:: TASK INPUTS ::

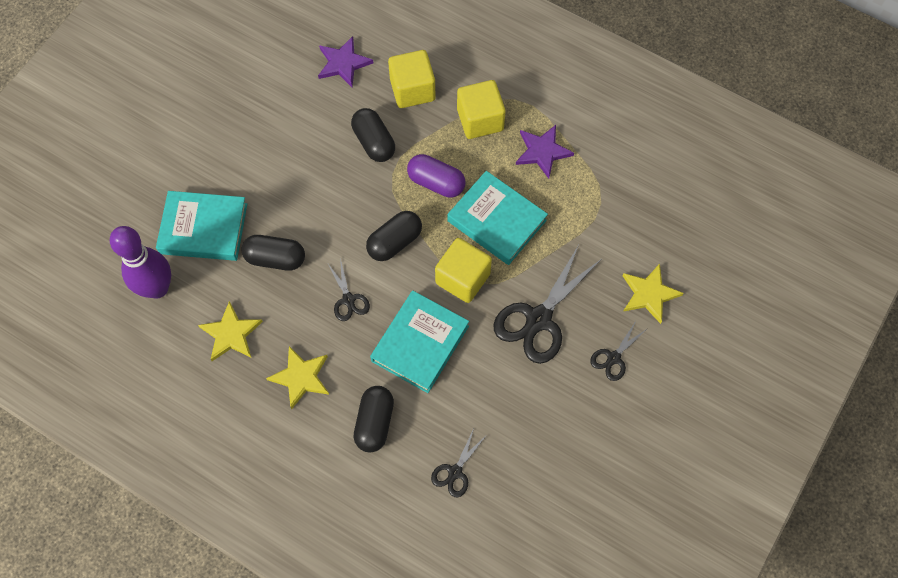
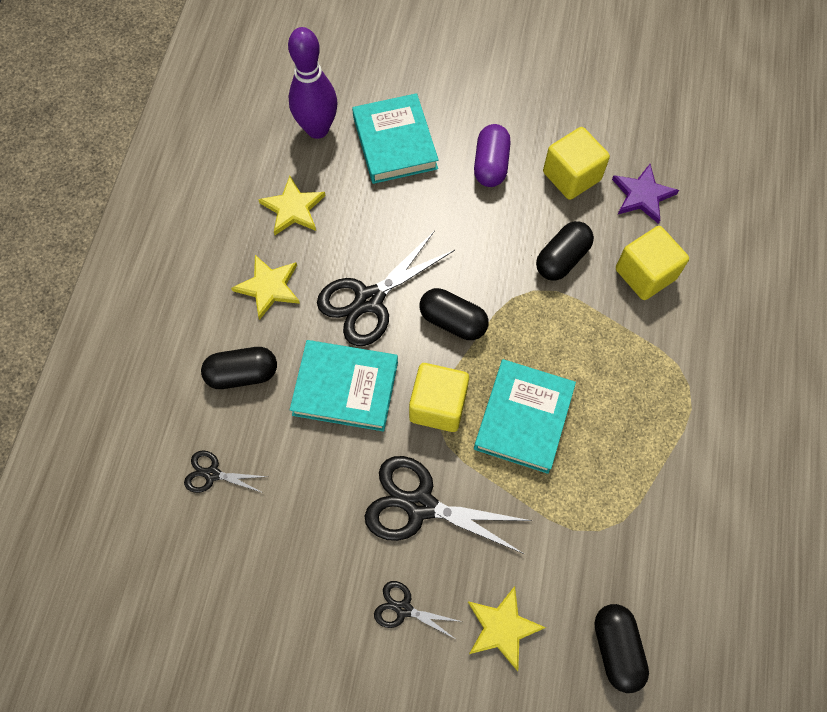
camera: 70 degrees right, 0 degrees up
(275, 258) = (388, 216): black capsule -> black capsule (616, 649)
(348, 300) = (369, 300): black scissors -> black scissors, size x1.96
(436, 182) = (542, 338): purple capsule -> purple capsule (491, 165)
(480, 120) = (643, 357): yellow cube -> yellow cube (571, 176)
(542, 151) = (635, 440): purple star -> none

:: PROMPT ::
Start at the line with "(348, 300) = (369, 300): black" and stop at the end of the records. Write those lines out exactly and add nothing.

:: ANSWER BOX ::
(348, 300) = (369, 300): black scissors -> black scissors, size x1.96
(436, 182) = (542, 338): purple capsule -> purple capsule (491, 165)
(480, 120) = (643, 357): yellow cube -> yellow cube (571, 176)
(542, 151) = (635, 440): purple star -> none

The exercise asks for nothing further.